The entries contain pictures, which should not appear in the copy; everything else must be reproduced exactly.
START Data for this exercise
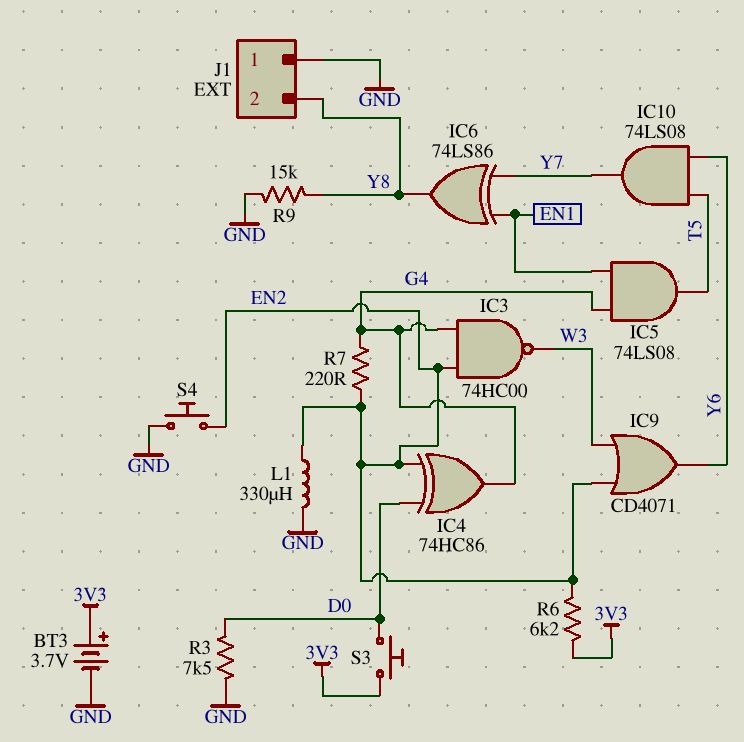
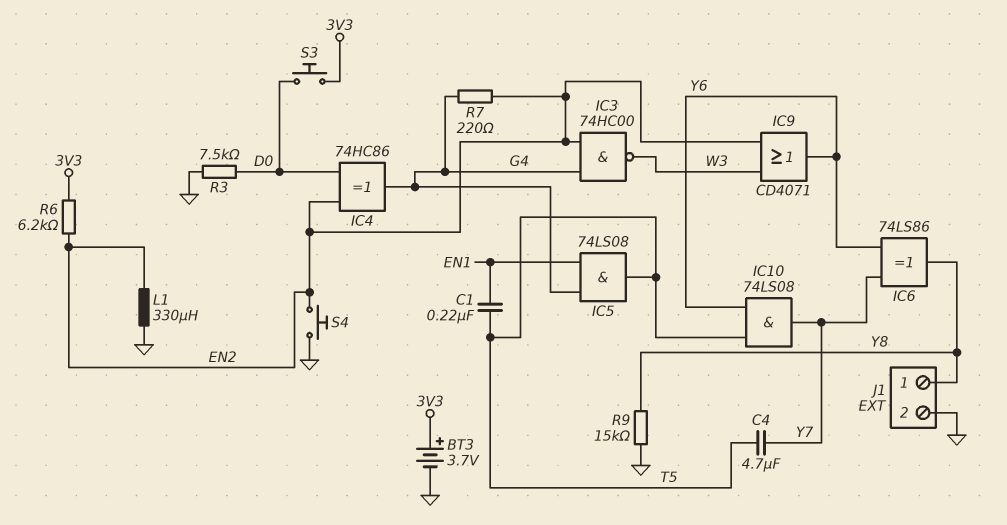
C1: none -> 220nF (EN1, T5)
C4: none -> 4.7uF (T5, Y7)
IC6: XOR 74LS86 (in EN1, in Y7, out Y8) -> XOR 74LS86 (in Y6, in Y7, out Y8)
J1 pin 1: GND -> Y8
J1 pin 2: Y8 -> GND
END Data for this exercise
= Answer to the exercise =
C1: none -> 220nF (EN1, T5)
C4: none -> 4.7uF (T5, Y7)
IC6: XOR 74LS86 (in EN1, in Y7, out Y8) -> XOR 74LS86 (in Y6, in Y7, out Y8)
J1 pin 1: GND -> Y8
J1 pin 2: Y8 -> GND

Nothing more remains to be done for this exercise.